- Brief -
Below are several entries. Transcribe exactly those lines that fall from the one with "purple 1x1 round" through the one with "orange 1x1 round brick [345,67,384,128]", end lines included.

- Data to use -
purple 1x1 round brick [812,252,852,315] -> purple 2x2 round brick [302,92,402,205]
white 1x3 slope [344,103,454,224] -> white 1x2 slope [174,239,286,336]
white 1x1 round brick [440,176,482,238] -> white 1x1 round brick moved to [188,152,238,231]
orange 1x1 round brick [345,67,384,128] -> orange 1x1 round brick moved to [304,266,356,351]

==

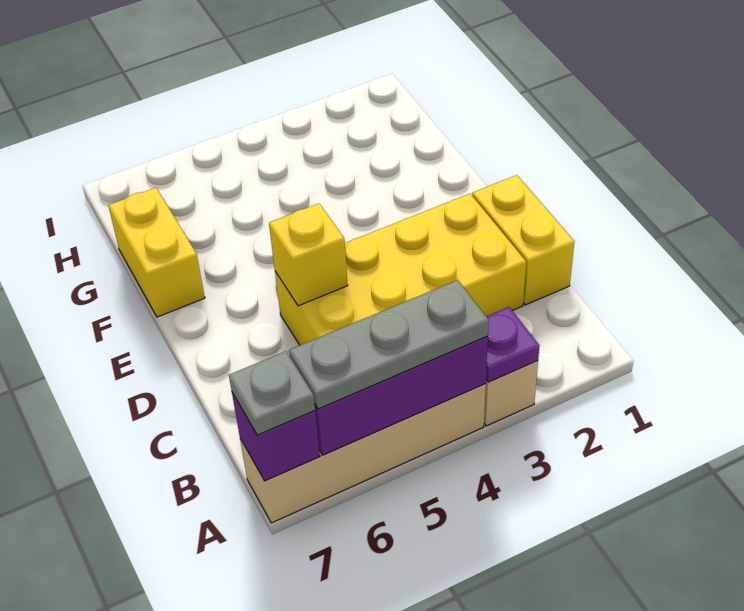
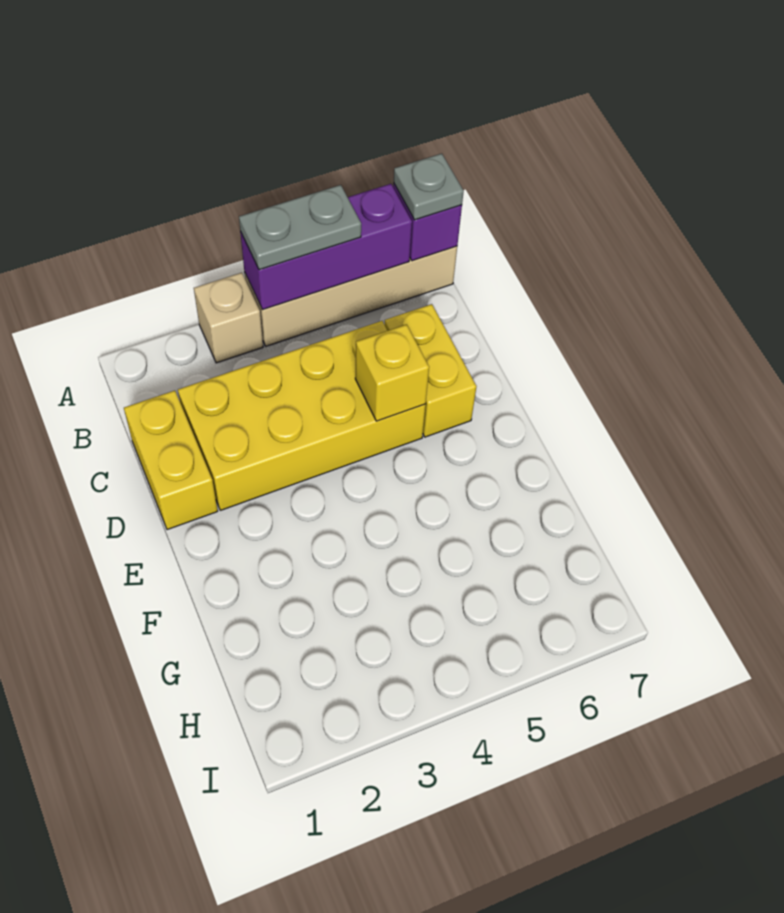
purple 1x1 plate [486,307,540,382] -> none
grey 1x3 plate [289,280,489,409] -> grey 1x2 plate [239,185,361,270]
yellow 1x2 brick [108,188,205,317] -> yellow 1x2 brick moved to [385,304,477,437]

- Task output -
purple 1x1 round brick [812,252,852,315] -> purple 2x2 round brick [302,92,402,205]
white 1x3 slope [344,103,454,224] -> white 1x2 slope [174,239,286,336]
white 1x1 round brick [440,176,482,238] -> white 1x1 round brick moved to [188,152,238,231]
orange 1x1 round brick [345,67,384,128] -> orange 1x1 round brick moved to [304,266,356,351]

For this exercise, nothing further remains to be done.